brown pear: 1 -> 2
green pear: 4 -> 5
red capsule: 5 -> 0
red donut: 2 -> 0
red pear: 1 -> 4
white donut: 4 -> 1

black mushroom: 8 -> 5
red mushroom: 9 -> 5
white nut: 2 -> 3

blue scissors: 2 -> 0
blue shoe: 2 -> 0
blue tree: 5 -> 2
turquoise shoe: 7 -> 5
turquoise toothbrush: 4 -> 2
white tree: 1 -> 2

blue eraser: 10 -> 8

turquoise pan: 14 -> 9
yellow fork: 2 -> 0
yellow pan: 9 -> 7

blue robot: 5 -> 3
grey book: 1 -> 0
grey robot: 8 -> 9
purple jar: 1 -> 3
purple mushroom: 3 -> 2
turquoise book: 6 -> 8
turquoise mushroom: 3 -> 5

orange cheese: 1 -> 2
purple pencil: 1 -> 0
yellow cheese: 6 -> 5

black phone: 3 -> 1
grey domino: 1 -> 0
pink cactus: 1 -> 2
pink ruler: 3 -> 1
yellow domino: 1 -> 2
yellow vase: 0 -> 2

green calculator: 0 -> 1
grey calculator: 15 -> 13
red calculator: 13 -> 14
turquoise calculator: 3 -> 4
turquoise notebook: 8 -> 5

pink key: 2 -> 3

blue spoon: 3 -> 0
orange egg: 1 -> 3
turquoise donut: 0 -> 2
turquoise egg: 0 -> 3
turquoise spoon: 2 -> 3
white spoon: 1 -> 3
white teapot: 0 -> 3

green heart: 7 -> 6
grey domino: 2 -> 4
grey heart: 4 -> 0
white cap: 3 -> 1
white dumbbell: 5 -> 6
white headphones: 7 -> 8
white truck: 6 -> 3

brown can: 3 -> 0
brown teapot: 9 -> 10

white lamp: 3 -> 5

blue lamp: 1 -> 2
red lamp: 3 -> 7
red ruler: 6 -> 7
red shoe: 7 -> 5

# # # #

● Assignment: Restate every entry above word for word.

● Answer area:
brown pear: 1 -> 2
green pear: 4 -> 5
red capsule: 5 -> 0
red donut: 2 -> 0
red pear: 1 -> 4
white donut: 4 -> 1

black mushroom: 8 -> 5
red mushroom: 9 -> 5
white nut: 2 -> 3

blue scissors: 2 -> 0
blue shoe: 2 -> 0
blue tree: 5 -> 2
turquoise shoe: 7 -> 5
turquoise toothbrush: 4 -> 2
white tree: 1 -> 2

blue eraser: 10 -> 8

turquoise pan: 14 -> 9
yellow fork: 2 -> 0
yellow pan: 9 -> 7

blue robot: 5 -> 3
grey book: 1 -> 0
grey robot: 8 -> 9
purple jar: 1 -> 3
purple mushroom: 3 -> 2
turquoise book: 6 -> 8
turquoise mushroom: 3 -> 5

orange cheese: 1 -> 2
purple pencil: 1 -> 0
yellow cheese: 6 -> 5

black phone: 3 -> 1
grey domino: 1 -> 0
pink cactus: 1 -> 2
pink ruler: 3 -> 1
yellow domino: 1 -> 2
yellow vase: 0 -> 2

green calculator: 0 -> 1
grey calculator: 15 -> 13
red calculator: 13 -> 14
turquoise calculator: 3 -> 4
turquoise notebook: 8 -> 5

pink key: 2 -> 3

blue spoon: 3 -> 0
orange egg: 1 -> 3
turquoise donut: 0 -> 2
turquoise egg: 0 -> 3
turquoise spoon: 2 -> 3
white spoon: 1 -> 3
white teapot: 0 -> 3

green heart: 7 -> 6
grey domino: 2 -> 4
grey heart: 4 -> 0
white cap: 3 -> 1
white dumbbell: 5 -> 6
white headphones: 7 -> 8
white truck: 6 -> 3

brown can: 3 -> 0
brown teapot: 9 -> 10

white lamp: 3 -> 5

blue lamp: 1 -> 2
red lamp: 3 -> 7
red ruler: 6 -> 7
red shoe: 7 -> 5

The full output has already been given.